=== Given data ===
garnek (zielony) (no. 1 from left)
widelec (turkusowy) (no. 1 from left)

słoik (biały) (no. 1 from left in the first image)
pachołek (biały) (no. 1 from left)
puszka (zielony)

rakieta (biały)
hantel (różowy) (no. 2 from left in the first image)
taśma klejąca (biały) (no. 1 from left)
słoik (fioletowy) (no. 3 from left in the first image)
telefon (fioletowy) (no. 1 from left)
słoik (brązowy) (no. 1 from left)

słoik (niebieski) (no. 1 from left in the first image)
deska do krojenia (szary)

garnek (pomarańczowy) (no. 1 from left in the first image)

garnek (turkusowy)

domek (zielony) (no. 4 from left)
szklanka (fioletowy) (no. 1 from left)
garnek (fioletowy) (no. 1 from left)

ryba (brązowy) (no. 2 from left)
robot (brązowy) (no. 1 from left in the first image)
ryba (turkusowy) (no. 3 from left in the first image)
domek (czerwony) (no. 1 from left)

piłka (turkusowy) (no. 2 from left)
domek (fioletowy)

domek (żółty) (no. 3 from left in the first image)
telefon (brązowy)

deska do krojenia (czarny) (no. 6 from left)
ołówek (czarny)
===
What is being asked: The exercise is to copy out every line above that has the word "garnek" in it.

Expected output:
garnek (zielony) (no. 1 from left)
garnek (pomarańczowy) (no. 1 from left in the first image)
garnek (turkusowy)
garnek (fioletowy) (no. 1 from left)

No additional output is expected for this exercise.